I'd like an exact copy of every line from the start of the entries below through the line containing "camera: 15 degrees left, 10 degrees up", please.

--- START ---

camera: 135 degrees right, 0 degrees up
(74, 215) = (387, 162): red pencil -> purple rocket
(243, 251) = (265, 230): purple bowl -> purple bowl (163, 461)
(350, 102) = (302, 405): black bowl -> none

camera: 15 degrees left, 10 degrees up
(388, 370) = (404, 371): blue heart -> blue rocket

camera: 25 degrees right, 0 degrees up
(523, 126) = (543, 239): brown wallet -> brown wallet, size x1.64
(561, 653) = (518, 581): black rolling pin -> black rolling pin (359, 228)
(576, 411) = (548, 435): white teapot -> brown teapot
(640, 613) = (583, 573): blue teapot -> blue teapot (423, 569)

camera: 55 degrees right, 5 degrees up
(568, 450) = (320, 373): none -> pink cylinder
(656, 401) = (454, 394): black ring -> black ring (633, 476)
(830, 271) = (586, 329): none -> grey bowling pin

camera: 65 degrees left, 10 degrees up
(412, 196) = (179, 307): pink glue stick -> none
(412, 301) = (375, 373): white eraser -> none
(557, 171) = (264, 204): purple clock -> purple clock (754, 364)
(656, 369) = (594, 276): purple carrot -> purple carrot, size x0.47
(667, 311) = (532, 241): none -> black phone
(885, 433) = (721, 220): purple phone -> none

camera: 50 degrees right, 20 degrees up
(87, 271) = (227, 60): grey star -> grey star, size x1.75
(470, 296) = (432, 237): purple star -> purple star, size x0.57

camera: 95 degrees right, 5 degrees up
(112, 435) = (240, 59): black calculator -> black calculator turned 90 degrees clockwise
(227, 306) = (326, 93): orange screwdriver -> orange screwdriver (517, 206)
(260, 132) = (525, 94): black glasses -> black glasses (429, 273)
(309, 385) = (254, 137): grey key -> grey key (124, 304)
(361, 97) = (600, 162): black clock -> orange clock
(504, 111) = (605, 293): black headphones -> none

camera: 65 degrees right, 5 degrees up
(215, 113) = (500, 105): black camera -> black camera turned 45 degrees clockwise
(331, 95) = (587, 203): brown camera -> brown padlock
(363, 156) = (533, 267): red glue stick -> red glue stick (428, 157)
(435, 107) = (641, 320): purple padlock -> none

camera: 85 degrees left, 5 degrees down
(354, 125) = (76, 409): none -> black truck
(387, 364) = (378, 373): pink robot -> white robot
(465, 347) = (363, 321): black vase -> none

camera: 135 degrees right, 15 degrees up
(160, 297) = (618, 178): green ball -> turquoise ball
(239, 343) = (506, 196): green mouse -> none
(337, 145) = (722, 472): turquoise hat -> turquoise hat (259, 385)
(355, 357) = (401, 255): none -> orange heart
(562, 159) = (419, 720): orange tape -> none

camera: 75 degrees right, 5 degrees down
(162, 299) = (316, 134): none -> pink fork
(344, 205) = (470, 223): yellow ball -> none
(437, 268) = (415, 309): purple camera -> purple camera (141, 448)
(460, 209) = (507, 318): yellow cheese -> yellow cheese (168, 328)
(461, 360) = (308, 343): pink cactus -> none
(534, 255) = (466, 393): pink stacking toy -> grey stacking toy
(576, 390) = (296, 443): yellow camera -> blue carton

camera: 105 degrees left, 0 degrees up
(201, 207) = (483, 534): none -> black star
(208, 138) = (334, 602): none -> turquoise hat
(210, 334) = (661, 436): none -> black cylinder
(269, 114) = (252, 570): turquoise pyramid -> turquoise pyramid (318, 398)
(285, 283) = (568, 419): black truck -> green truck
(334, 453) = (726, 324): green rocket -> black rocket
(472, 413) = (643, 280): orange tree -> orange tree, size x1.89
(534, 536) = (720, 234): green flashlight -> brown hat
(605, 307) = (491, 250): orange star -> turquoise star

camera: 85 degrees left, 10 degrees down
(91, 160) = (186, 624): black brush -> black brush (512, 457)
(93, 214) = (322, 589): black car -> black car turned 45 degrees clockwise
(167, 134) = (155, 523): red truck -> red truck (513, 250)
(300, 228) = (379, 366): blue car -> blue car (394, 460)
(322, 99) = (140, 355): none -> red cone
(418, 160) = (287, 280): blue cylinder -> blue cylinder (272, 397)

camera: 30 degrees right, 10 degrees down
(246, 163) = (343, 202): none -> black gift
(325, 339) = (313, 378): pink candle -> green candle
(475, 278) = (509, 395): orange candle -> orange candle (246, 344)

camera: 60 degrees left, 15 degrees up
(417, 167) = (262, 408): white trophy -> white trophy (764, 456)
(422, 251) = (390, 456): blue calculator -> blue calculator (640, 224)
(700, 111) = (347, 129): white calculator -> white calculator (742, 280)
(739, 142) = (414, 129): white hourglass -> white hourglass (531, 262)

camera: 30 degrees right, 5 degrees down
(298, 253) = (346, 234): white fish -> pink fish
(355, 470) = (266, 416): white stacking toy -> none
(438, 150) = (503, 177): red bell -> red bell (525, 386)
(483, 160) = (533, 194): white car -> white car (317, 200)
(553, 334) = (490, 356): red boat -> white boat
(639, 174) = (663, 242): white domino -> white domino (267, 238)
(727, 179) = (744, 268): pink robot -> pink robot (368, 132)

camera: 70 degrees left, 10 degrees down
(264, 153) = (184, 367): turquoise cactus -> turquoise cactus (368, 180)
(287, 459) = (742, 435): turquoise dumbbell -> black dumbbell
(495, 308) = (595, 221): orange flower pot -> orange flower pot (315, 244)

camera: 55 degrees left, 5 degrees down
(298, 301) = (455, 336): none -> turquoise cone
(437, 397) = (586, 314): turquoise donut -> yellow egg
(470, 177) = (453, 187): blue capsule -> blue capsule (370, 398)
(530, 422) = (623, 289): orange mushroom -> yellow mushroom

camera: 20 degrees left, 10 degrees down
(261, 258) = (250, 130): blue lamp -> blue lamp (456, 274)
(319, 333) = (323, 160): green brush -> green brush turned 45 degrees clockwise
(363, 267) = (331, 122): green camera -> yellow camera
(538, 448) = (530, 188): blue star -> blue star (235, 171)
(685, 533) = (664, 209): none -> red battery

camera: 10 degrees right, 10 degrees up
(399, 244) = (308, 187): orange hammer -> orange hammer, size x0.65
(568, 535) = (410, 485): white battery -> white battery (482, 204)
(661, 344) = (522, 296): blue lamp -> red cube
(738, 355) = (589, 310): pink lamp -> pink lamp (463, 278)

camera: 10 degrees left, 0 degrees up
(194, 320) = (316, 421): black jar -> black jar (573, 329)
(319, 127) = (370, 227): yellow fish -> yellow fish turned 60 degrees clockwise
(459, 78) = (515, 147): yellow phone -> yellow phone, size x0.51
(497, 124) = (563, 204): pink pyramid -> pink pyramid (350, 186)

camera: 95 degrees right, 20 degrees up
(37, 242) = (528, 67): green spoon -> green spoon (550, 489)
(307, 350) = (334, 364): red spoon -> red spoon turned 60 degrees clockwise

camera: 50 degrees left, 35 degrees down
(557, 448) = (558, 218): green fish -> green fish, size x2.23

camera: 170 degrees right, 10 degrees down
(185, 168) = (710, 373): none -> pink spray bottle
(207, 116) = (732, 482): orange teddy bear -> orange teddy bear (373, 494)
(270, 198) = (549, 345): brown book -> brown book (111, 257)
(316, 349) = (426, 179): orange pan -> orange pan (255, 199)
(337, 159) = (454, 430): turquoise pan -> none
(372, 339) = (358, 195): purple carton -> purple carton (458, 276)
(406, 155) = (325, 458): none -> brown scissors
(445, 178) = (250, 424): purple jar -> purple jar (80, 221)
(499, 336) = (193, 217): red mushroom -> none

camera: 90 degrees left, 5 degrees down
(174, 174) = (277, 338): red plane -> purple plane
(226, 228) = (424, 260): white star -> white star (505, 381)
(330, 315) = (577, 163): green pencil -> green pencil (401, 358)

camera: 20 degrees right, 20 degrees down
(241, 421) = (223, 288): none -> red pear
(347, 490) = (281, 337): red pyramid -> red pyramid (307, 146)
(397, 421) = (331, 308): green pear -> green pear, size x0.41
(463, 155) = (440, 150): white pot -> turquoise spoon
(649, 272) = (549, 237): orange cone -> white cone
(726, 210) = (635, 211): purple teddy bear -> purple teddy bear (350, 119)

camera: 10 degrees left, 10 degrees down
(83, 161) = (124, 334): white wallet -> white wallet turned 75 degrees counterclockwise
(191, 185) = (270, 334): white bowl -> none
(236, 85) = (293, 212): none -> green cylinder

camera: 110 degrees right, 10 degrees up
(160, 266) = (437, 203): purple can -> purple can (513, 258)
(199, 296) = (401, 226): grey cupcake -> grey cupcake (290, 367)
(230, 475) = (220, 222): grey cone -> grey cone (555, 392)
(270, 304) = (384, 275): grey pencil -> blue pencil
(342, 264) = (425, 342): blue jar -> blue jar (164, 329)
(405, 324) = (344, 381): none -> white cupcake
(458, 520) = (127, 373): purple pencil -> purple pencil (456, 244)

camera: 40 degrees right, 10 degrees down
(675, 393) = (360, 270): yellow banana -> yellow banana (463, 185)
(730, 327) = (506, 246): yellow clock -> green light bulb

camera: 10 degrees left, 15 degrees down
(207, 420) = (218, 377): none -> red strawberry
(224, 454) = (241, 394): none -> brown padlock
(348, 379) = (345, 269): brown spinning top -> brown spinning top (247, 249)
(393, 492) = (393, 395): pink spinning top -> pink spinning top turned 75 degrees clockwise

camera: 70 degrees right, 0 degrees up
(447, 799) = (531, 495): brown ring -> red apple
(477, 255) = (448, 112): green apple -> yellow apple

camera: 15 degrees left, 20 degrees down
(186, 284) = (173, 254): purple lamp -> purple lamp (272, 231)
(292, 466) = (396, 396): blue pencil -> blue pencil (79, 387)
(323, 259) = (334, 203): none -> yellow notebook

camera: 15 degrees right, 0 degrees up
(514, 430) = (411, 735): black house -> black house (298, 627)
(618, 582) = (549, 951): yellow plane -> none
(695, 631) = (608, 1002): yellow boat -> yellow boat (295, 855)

--- END ---

# SOLVED PROBLEM:
camera: 135 degrees right, 0 degrees up
(74, 215) = (387, 162): red pencil -> purple rocket
(243, 251) = (265, 230): purple bowl -> purple bowl (163, 461)
(350, 102) = (302, 405): black bowl -> none

camera: 15 degrees left, 10 degrees up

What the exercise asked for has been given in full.